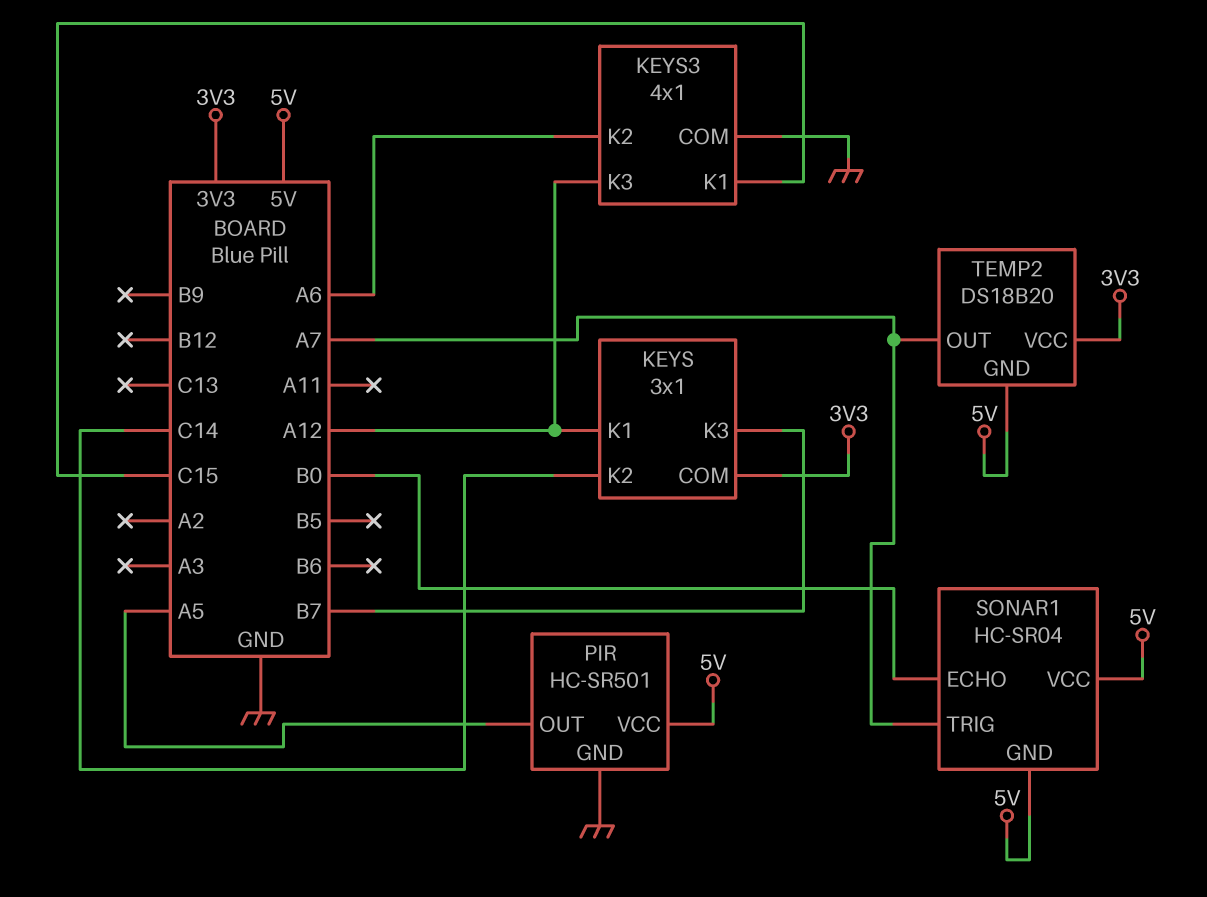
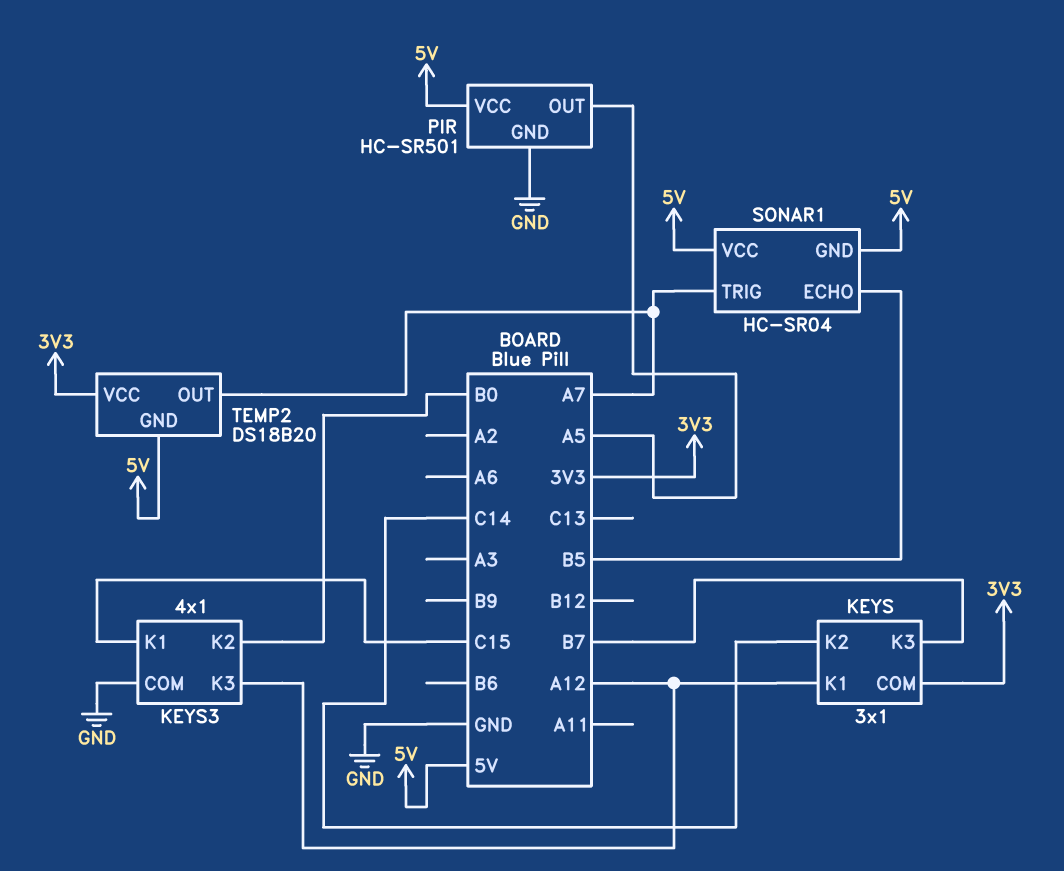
KEYS3 pin K2: A6 -> B0
SONAR1 pin ECHO: B0 -> B5

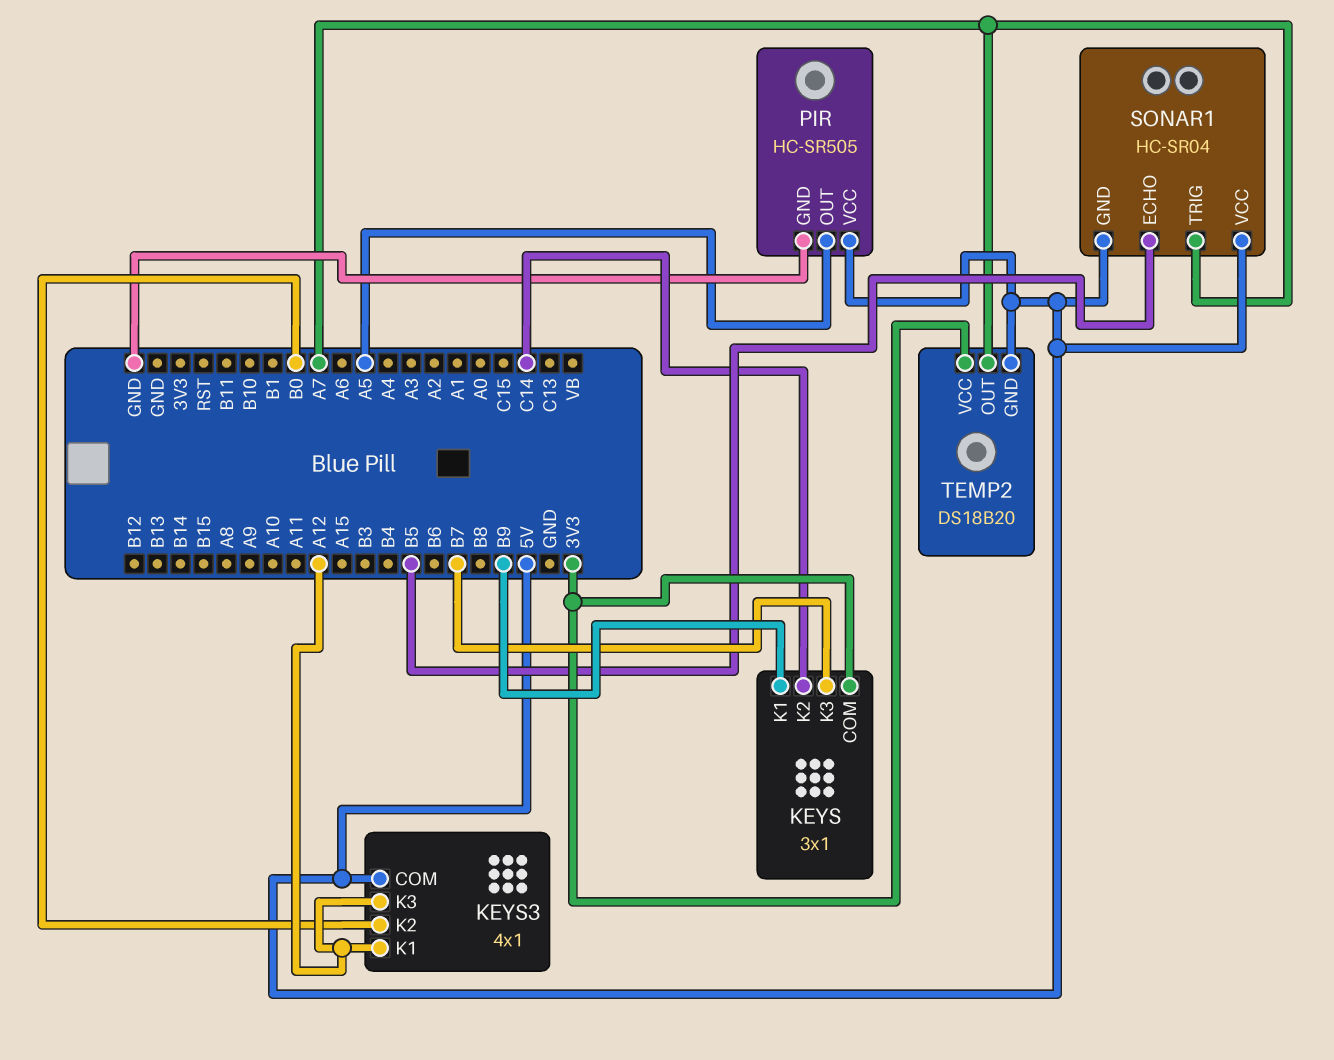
KEYS pin K1: A12 -> B9
KEYS3 pin COM: GND -> 5V
KEYS3 pin K1: C15 -> A12
PIR: HC-SR501 -> HC-SR505

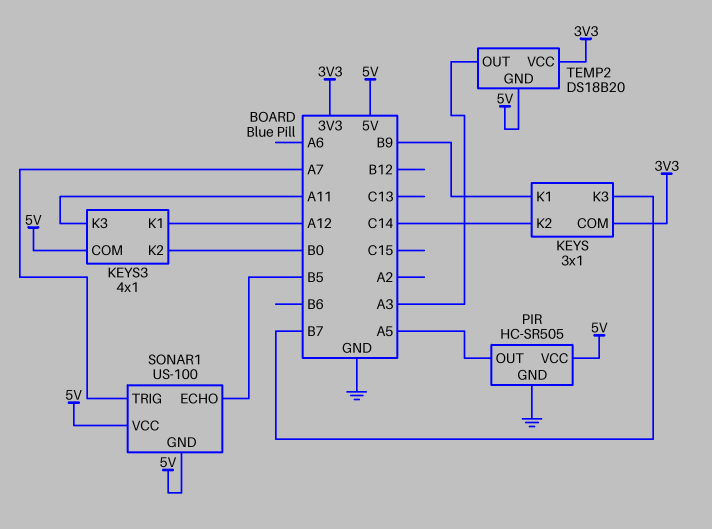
KEYS3 pin K3: A12 -> A11
SONAR1: HC-SR04 -> US-100
TEMP2 pin OUT: A7 -> A3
--
TASK
Drop every picture and repeat the rest of the entries exactly.

WORKED SOLUTION
KEYS3 pin K2: A6 -> B0
SONAR1 pin ECHO: B0 -> B5

KEYS pin K1: A12 -> B9
KEYS3 pin COM: GND -> 5V
KEYS3 pin K1: C15 -> A12
PIR: HC-SR501 -> HC-SR505

KEYS3 pin K3: A12 -> A11
SONAR1: HC-SR04 -> US-100
TEMP2 pin OUT: A7 -> A3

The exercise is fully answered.